From the entries below, gather each line containing the word "plus".

----

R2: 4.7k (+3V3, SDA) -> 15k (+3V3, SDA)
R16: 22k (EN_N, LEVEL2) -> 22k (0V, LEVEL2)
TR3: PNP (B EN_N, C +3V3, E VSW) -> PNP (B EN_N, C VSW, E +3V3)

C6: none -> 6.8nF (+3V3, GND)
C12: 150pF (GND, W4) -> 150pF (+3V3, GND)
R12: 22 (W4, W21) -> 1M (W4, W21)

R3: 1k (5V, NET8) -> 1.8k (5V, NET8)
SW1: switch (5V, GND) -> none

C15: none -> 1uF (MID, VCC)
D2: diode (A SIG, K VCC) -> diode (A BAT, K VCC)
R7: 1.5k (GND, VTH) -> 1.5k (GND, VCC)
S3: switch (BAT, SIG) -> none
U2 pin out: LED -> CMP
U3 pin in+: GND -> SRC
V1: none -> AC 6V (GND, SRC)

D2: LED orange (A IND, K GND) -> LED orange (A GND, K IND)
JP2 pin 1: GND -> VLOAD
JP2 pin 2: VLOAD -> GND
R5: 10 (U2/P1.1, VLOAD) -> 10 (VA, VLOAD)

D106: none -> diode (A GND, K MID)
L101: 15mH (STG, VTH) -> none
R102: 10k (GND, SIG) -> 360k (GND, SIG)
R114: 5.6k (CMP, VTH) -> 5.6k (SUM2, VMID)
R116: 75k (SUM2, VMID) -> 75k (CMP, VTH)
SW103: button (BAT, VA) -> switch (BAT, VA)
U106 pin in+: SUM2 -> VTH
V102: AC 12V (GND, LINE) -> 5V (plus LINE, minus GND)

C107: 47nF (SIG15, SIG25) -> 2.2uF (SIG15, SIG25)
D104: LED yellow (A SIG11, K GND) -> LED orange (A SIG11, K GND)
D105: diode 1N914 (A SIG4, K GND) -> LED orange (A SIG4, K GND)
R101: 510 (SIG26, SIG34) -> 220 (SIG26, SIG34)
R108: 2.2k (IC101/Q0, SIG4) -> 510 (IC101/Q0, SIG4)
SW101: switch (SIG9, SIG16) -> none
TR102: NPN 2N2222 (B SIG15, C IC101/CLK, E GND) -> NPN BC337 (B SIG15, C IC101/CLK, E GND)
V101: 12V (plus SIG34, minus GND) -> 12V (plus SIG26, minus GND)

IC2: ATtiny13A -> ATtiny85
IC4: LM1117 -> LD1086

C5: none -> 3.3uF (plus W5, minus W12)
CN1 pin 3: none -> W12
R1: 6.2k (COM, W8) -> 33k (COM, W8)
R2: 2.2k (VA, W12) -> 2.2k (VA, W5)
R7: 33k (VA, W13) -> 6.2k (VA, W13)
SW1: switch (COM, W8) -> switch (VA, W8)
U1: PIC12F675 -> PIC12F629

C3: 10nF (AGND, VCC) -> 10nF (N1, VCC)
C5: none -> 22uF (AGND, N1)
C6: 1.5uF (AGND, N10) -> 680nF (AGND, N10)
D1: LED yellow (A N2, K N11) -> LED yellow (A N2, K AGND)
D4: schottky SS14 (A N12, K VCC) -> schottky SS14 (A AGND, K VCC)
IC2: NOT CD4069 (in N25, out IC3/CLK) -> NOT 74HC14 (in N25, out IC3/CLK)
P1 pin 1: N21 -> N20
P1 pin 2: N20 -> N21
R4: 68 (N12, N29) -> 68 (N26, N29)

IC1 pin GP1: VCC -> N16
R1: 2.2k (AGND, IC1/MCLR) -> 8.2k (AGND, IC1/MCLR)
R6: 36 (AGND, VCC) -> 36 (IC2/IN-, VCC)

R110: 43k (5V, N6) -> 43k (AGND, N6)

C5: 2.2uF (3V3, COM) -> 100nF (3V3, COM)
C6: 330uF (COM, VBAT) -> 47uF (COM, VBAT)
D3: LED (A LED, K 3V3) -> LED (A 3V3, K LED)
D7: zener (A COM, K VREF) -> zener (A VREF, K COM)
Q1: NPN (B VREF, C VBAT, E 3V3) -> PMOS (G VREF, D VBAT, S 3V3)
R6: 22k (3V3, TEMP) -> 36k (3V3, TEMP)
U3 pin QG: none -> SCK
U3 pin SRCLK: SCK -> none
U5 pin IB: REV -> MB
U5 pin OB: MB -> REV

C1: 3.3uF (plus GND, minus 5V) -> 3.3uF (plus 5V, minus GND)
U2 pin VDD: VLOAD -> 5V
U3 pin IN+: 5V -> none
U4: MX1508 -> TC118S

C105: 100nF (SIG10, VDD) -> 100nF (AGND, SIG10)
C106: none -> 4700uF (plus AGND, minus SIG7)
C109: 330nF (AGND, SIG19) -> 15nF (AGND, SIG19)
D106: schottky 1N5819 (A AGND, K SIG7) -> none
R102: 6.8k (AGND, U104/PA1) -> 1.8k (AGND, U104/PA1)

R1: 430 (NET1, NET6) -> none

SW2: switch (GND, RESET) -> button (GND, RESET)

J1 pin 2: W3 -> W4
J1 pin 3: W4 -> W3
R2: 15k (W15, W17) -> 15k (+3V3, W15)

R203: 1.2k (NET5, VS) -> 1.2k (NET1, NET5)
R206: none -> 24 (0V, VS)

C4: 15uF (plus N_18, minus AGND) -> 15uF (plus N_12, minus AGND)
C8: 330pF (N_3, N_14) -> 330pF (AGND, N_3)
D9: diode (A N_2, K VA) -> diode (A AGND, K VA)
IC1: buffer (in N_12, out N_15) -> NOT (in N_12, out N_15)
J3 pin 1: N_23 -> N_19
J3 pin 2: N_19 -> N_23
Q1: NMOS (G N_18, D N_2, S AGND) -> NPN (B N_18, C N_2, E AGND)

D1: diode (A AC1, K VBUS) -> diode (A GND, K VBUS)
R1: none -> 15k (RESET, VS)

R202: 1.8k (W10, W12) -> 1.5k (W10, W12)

----

### COMPLETED EXERCISE
V102: AC 12V (GND, LINE) -> 5V (plus LINE, minus GND)
V101: 12V (plus SIG34, minus GND) -> 12V (plus SIG26, minus GND)
C5: none -> 3.3uF (plus W5, minus W12)
C1: 3.3uF (plus GND, minus 5V) -> 3.3uF (plus 5V, minus GND)
C106: none -> 4700uF (plus AGND, minus SIG7)
C4: 15uF (plus N_18, minus AGND) -> 15uF (plus N_12, minus AGND)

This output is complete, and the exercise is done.